DATA FOR ANALYSIS START

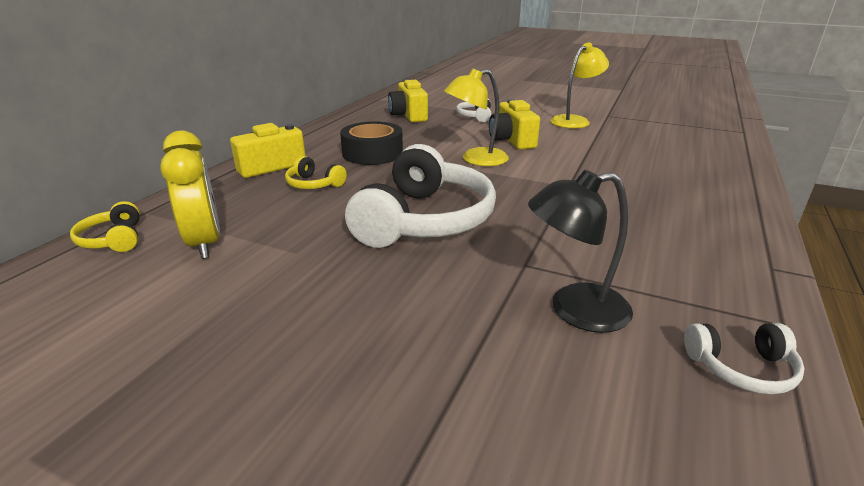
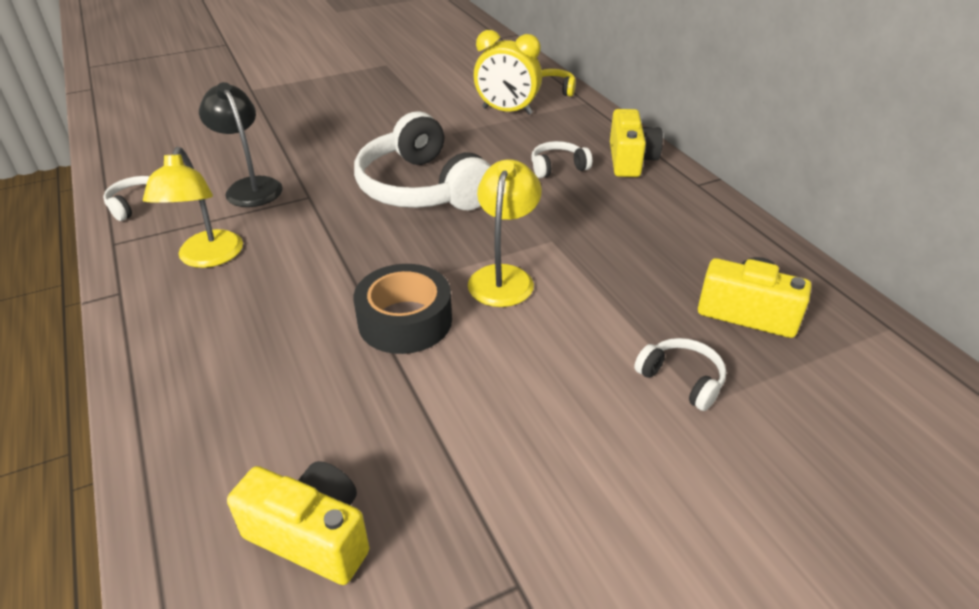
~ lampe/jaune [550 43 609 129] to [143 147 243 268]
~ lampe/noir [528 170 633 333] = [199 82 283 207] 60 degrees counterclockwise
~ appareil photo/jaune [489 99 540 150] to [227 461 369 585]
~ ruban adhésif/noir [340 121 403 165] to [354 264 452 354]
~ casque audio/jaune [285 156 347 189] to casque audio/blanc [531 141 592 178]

DATA FOR ANALYSIS END

◆ **PROMPT**: An exact reprint of every record is required, with the pictures omitted.

◆ **SOLUTION TO THIS PROBLEM**:
~ lampe/jaune [550 43 609 129] to [143 147 243 268]
~ lampe/noir [528 170 633 333] = [199 82 283 207] 60 degrees counterclockwise
~ appareil photo/jaune [489 99 540 150] to [227 461 369 585]
~ ruban adhésif/noir [340 121 403 165] to [354 264 452 354]
~ casque audio/jaune [285 156 347 189] to casque audio/blanc [531 141 592 178]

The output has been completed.